* _Records shown_
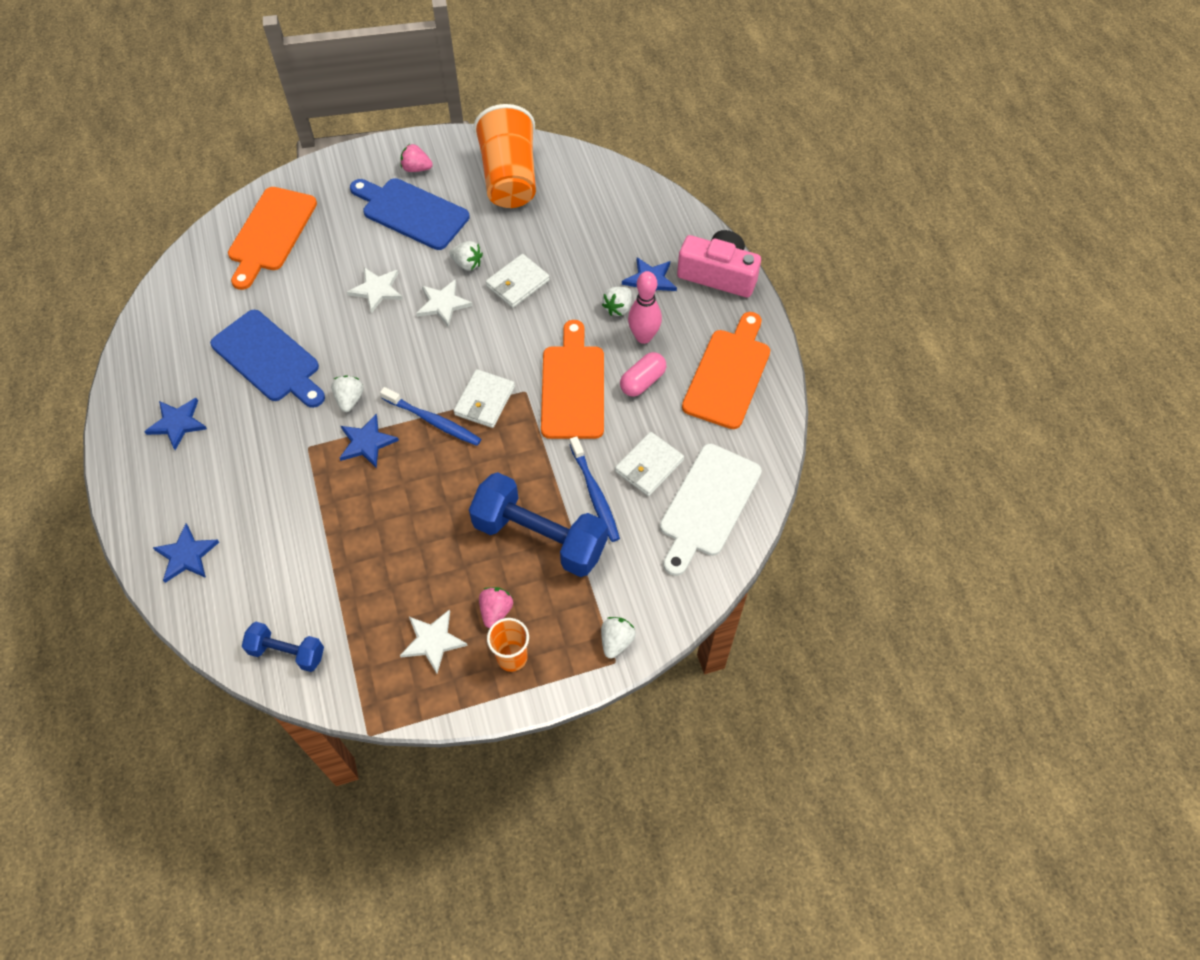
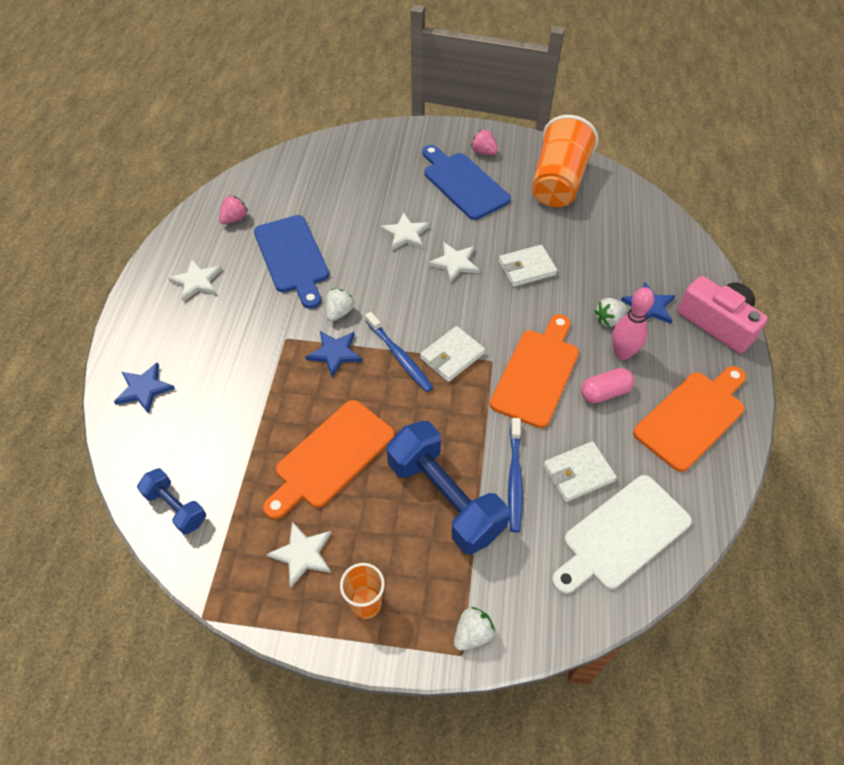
camera: 25 degrees right, 5 degrees down
(177, 423) = (196, 281): blue star -> white star
(271, 233) = (345, 164): orange cutting board -> orange cutting board (331, 457)
(467, 264) = (490, 238): white strawberry -> none
(496, 611) = (372, 551): pink strawberry -> pink strawberry (235, 219)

* _Directions_
Write out each line above containing "white".

* _Problem solution_
(177, 423) = (196, 281): blue star -> white star
(467, 264) = (490, 238): white strawberry -> none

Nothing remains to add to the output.